DATA EXTRACT below:

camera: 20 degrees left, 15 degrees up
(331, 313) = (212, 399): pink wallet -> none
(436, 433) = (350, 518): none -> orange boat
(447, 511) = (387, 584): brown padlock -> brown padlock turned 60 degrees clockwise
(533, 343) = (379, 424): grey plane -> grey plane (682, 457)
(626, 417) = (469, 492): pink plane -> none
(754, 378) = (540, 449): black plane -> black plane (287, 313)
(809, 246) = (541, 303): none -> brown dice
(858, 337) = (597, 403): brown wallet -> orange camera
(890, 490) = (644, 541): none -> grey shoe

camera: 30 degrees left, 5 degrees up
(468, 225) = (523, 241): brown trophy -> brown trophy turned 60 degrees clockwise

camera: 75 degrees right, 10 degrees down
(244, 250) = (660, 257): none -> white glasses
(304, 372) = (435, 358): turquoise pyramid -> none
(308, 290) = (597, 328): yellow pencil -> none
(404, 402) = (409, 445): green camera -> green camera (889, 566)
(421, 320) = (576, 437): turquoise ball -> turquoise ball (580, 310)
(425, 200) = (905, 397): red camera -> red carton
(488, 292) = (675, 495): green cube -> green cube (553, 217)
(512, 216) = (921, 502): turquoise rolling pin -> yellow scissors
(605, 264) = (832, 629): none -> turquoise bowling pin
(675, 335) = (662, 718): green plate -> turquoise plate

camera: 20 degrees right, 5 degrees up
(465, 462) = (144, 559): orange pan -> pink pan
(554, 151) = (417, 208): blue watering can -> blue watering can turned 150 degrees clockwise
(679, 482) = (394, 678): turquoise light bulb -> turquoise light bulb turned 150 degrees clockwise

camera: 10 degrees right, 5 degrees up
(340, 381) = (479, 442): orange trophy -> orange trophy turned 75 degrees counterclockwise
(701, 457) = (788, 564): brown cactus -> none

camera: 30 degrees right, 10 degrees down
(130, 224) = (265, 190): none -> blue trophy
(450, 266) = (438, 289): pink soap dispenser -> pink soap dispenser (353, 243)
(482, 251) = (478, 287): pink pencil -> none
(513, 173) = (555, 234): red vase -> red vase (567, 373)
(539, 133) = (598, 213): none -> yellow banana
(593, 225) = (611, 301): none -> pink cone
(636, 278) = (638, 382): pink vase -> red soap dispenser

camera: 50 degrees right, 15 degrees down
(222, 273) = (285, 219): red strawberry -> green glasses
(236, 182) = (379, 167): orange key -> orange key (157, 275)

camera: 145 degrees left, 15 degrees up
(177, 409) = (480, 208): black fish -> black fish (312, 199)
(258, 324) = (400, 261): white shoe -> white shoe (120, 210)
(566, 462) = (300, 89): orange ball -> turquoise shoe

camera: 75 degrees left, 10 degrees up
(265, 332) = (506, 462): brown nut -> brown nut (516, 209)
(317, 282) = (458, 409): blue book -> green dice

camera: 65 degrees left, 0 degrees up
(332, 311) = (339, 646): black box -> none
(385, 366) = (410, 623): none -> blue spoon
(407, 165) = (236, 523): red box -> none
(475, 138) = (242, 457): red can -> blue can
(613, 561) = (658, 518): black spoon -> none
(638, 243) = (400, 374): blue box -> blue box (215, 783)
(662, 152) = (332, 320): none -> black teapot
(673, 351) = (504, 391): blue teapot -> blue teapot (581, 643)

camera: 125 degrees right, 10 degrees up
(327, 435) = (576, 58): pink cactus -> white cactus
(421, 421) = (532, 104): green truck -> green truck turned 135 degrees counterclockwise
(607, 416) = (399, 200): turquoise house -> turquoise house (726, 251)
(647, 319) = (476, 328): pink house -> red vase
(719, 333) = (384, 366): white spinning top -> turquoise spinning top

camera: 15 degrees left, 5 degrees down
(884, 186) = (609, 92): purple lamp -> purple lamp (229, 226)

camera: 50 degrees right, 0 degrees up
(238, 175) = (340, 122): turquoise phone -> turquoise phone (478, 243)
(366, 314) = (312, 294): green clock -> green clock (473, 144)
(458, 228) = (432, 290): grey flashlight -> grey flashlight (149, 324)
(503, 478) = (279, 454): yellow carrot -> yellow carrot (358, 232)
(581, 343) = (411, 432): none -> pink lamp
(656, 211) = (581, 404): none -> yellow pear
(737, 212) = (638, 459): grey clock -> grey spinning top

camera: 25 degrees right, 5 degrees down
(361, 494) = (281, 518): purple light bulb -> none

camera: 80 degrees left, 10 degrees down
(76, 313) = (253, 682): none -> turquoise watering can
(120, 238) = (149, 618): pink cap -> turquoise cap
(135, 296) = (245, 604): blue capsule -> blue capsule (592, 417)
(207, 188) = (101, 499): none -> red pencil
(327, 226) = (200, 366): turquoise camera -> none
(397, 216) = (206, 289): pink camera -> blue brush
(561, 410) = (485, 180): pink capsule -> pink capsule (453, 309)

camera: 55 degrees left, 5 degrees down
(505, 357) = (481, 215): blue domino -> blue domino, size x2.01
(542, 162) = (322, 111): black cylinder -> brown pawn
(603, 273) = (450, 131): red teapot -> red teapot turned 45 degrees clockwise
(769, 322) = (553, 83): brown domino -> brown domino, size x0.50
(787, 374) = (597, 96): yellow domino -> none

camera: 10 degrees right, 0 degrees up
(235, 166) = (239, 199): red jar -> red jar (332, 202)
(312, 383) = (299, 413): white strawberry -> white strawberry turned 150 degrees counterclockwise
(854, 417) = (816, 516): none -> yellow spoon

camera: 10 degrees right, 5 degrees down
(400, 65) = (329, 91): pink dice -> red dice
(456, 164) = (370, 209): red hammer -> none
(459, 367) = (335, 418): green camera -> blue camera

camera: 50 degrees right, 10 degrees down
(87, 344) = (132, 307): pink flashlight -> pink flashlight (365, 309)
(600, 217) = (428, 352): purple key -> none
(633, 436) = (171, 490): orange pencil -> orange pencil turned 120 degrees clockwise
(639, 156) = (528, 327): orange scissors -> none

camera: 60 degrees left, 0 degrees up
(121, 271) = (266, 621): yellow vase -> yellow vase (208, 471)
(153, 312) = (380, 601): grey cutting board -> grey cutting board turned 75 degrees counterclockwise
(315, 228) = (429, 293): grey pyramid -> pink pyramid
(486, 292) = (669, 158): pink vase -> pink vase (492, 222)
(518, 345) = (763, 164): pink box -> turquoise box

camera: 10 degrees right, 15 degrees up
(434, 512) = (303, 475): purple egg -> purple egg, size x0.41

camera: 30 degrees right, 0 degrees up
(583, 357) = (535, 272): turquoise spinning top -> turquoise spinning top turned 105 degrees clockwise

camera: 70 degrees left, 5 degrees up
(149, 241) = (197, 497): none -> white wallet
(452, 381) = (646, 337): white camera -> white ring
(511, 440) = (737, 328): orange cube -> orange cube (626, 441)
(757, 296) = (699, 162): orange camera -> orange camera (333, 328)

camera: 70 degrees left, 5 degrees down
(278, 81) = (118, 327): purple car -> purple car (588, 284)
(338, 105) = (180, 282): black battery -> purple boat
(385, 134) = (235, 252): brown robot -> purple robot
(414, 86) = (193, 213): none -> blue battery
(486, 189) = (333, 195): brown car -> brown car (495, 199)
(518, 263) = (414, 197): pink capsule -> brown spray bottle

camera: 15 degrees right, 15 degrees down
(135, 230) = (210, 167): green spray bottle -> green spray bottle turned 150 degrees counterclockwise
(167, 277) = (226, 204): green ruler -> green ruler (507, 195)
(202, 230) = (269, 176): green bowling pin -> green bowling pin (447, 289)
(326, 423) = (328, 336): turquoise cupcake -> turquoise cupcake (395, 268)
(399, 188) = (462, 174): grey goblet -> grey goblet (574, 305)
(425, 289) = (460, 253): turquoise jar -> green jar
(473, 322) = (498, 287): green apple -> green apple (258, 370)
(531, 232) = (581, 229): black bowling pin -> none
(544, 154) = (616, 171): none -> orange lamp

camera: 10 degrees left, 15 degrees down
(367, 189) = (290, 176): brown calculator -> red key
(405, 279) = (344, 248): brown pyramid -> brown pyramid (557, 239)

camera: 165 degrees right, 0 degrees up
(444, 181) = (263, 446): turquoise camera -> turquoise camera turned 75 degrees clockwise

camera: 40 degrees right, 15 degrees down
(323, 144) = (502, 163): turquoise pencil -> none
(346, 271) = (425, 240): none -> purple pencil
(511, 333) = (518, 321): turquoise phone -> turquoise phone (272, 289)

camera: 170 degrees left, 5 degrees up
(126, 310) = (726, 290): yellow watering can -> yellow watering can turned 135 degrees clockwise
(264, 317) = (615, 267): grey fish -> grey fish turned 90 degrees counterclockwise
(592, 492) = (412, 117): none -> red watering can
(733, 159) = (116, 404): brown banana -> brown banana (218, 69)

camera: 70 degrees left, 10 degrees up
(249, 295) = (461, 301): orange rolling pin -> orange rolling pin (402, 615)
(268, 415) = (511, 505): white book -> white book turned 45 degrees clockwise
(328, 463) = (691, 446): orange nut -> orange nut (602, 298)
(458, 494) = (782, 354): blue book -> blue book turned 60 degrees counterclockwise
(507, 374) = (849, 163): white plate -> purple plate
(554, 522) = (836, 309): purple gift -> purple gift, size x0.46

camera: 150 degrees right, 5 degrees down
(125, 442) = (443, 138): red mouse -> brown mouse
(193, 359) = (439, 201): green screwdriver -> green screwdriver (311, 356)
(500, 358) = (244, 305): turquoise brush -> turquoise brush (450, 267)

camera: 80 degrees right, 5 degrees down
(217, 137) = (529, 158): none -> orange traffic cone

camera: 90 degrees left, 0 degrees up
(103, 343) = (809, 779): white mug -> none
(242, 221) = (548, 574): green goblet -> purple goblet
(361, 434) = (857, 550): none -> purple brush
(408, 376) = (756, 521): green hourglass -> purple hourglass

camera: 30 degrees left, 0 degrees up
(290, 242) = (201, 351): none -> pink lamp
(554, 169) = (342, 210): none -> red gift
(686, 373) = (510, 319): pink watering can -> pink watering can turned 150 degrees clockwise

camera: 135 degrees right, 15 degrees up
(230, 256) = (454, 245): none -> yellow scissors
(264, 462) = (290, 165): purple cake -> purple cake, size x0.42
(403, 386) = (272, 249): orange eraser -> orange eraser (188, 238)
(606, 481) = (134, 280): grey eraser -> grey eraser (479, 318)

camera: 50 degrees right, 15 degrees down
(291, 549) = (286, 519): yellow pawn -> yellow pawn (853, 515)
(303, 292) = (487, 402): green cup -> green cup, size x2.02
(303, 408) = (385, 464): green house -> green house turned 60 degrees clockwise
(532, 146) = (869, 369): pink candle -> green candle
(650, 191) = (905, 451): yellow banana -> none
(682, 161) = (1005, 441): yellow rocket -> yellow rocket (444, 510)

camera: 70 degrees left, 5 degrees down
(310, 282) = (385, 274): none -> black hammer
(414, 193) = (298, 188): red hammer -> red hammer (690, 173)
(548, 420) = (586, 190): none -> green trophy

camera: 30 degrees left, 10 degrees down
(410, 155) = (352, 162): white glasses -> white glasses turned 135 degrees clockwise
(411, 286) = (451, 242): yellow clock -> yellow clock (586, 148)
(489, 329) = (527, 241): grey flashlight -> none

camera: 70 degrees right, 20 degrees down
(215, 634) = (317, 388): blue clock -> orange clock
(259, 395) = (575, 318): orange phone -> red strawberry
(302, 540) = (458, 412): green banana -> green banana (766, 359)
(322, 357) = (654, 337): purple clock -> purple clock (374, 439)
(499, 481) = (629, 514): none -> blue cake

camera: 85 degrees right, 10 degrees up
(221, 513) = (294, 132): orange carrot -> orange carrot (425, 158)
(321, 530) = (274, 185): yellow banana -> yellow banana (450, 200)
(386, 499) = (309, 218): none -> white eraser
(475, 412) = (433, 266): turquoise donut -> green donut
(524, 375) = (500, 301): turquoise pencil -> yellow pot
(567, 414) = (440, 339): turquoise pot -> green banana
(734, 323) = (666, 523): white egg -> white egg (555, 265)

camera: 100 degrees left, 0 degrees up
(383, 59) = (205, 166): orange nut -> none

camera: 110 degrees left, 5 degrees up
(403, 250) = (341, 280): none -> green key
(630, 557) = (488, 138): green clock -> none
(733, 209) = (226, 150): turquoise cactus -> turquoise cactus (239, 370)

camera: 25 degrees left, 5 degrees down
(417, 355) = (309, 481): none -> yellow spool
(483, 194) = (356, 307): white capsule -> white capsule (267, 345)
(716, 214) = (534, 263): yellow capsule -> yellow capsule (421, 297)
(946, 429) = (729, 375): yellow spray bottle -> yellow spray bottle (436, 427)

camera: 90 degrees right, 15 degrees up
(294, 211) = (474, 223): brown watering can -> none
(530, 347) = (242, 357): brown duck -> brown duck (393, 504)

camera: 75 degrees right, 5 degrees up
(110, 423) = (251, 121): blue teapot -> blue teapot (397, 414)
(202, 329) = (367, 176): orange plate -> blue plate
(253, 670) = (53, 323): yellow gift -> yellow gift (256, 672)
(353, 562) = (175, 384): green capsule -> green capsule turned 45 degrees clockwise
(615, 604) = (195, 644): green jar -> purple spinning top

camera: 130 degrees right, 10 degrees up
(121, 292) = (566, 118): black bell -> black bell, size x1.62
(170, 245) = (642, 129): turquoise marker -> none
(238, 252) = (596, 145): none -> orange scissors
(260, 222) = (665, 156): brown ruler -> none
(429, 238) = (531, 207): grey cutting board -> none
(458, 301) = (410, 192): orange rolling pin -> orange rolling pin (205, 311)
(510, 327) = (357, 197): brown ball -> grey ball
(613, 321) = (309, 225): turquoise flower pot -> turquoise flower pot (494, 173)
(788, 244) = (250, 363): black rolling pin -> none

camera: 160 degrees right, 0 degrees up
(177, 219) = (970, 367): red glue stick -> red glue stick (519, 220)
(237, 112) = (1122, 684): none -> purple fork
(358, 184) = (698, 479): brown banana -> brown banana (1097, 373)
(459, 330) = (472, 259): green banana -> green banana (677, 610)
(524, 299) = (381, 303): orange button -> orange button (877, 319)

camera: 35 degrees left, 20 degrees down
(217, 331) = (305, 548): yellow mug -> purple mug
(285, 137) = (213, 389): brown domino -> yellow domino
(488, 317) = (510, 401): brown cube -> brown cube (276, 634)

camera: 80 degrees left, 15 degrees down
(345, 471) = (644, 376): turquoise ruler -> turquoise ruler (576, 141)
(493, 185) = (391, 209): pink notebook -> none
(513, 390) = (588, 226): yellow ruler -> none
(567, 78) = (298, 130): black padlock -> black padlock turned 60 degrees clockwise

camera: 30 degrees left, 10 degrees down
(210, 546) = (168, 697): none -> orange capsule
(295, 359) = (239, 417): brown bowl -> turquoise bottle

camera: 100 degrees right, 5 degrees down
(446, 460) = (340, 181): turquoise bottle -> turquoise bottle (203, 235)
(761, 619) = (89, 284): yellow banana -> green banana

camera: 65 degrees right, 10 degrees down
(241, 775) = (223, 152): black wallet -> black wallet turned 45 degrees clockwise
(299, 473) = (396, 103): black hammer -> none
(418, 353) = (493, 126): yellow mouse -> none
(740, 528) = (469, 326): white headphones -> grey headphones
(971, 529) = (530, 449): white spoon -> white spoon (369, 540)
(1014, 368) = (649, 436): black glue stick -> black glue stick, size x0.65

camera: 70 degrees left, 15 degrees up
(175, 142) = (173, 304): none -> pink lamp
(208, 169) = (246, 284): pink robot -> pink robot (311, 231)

End of DATA EXTRACT.

ASSIGNMENT: From the material above, set down exactly the lines between the line holding "(110, 423) = (251, 121): blue" and the line holding "(788, 244) = (250, 363): black", inclusive. Include nothing else.

COMPLETED EXERCISE:
(110, 423) = (251, 121): blue teapot -> blue teapot (397, 414)
(202, 329) = (367, 176): orange plate -> blue plate
(253, 670) = (53, 323): yellow gift -> yellow gift (256, 672)
(353, 562) = (175, 384): green capsule -> green capsule turned 45 degrees clockwise
(615, 604) = (195, 644): green jar -> purple spinning top

camera: 130 degrees right, 10 degrees up
(121, 292) = (566, 118): black bell -> black bell, size x1.62
(170, 245) = (642, 129): turquoise marker -> none
(238, 252) = (596, 145): none -> orange scissors
(260, 222) = (665, 156): brown ruler -> none
(429, 238) = (531, 207): grey cutting board -> none
(458, 301) = (410, 192): orange rolling pin -> orange rolling pin (205, 311)
(510, 327) = (357, 197): brown ball -> grey ball
(613, 321) = (309, 225): turquoise flower pot -> turquoise flower pot (494, 173)
(788, 244) = (250, 363): black rolling pin -> none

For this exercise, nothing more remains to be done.